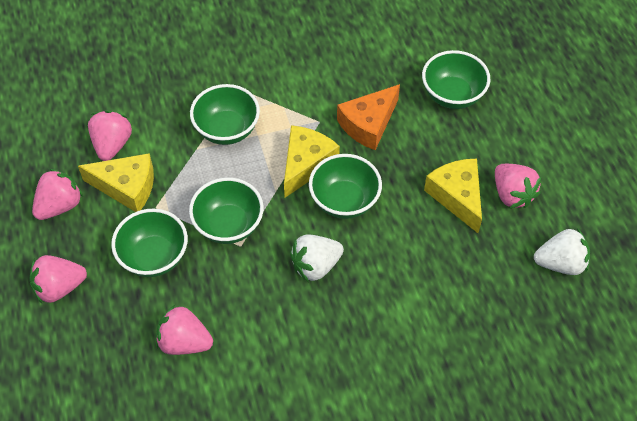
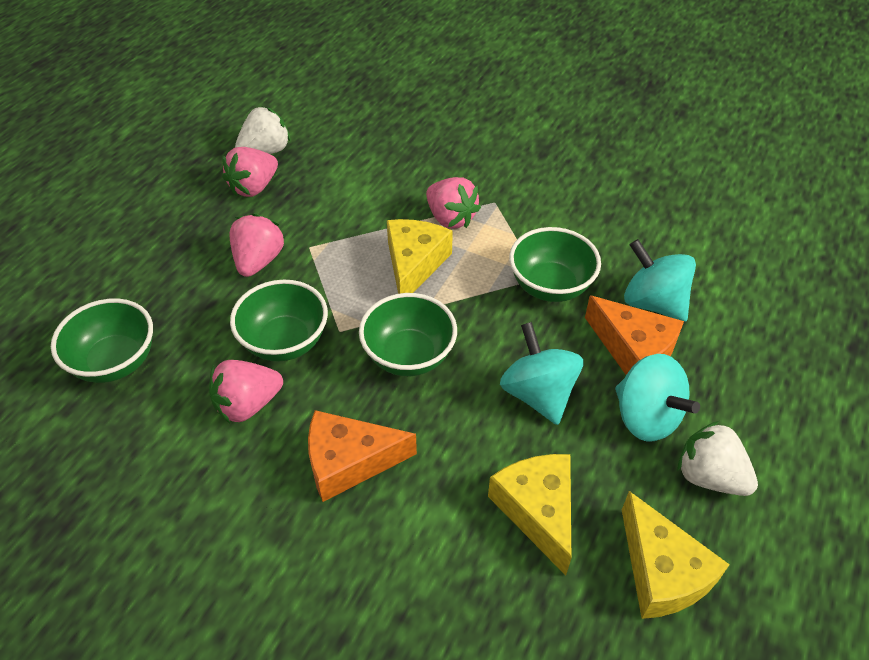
green bowl: 5 -> 4
orange cheese: 1 -> 2
pink strawberry: 5 -> 4
turquoise spinning top: 0 -> 3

···

The task: Would you set down the listing exactly, omitting pictures?

Solution to the exercise:
green bowl: 5 -> 4
orange cheese: 1 -> 2
pink strawberry: 5 -> 4
turquoise spinning top: 0 -> 3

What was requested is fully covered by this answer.